• **Exercise brief**: Omitting every picture, copy the lines from the one that contains "first_place: [615, 96, 42, 108]" through the last line of the records below, exactly and with nothing added.

(Scene comparison data)
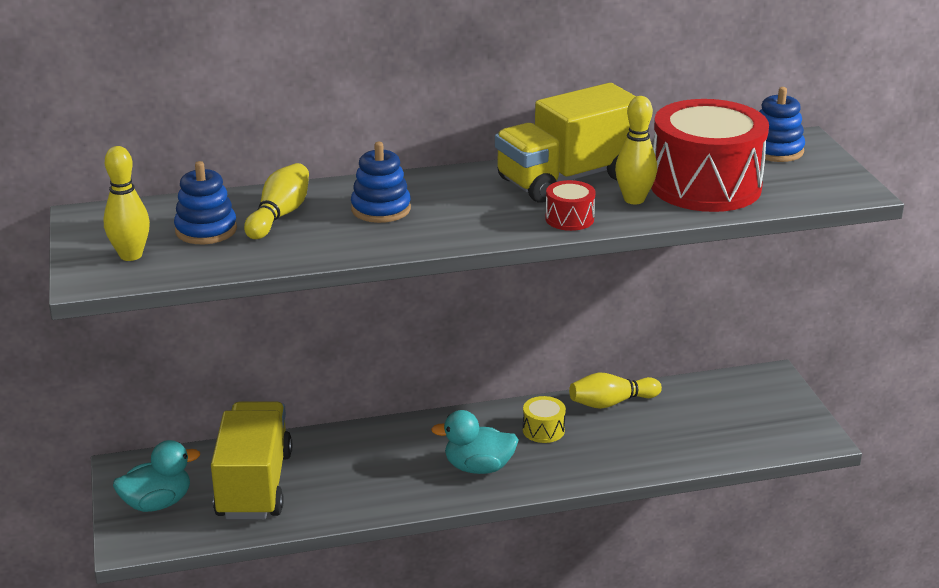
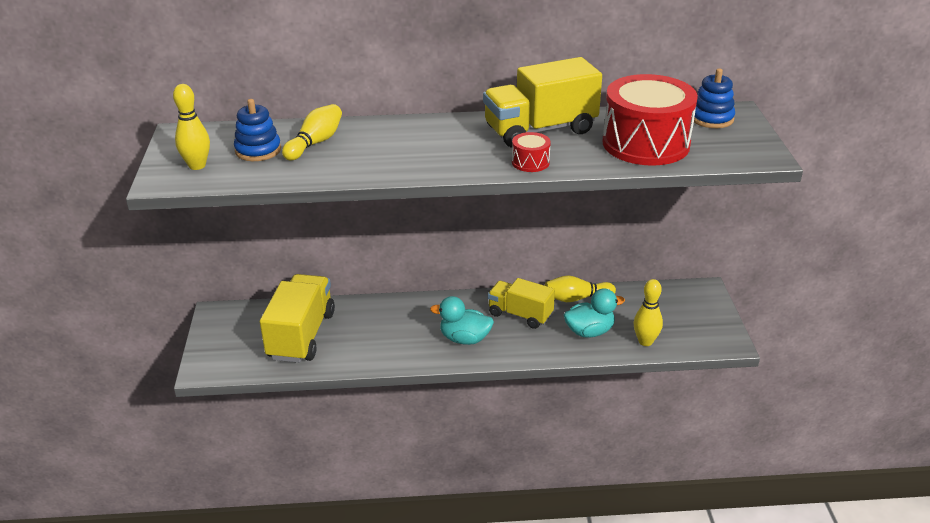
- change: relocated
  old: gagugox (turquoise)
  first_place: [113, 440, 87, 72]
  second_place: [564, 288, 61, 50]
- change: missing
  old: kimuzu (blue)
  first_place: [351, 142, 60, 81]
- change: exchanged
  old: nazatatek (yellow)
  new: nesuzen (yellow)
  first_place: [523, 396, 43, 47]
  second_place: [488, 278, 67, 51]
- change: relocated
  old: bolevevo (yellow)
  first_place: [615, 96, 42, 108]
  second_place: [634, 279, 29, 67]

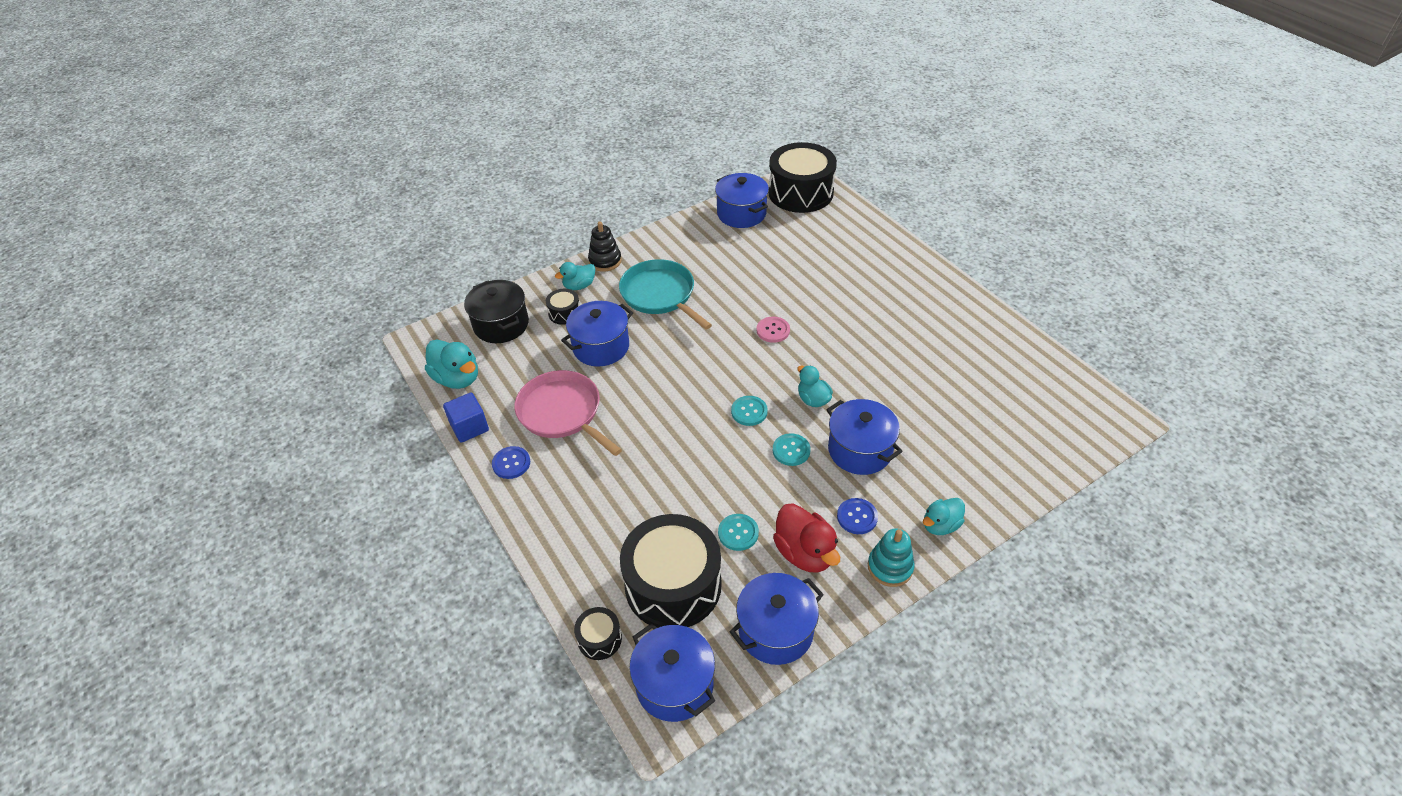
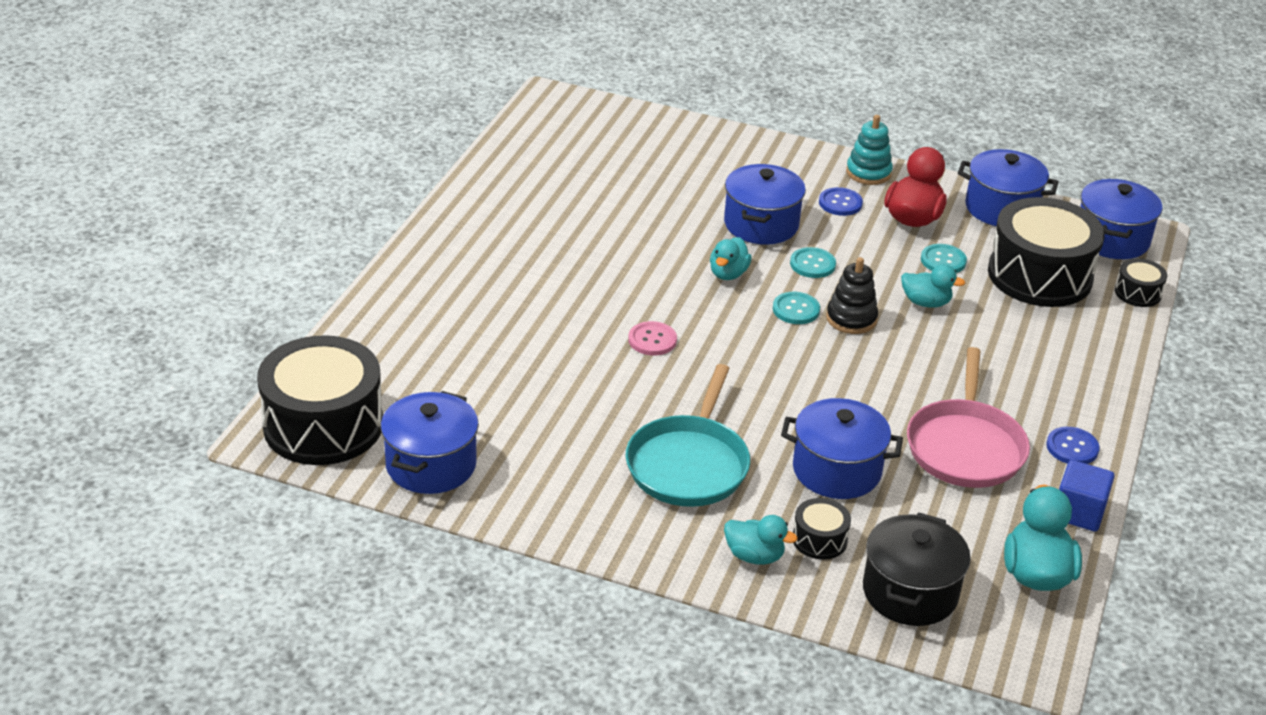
- change: relocated
  old: kimuzu (black)
  first_place: [588, 221, 34, 51]
  second_place: [826, 257, 52, 77]
- change: relocated
  old: gagugox (turquoise)
  first_place: [923, 498, 42, 37]
  second_place: [901, 264, 64, 43]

• **Exercise solution**:
  first_place: [615, 96, 42, 108]
  second_place: [634, 279, 29, 67]

- change: relocated
  old: kimuzu (black)
  first_place: [588, 221, 34, 51]
  second_place: [826, 257, 52, 77]
- change: relocated
  old: gagugox (turquoise)
  first_place: [923, 498, 42, 37]
  second_place: [901, 264, 64, 43]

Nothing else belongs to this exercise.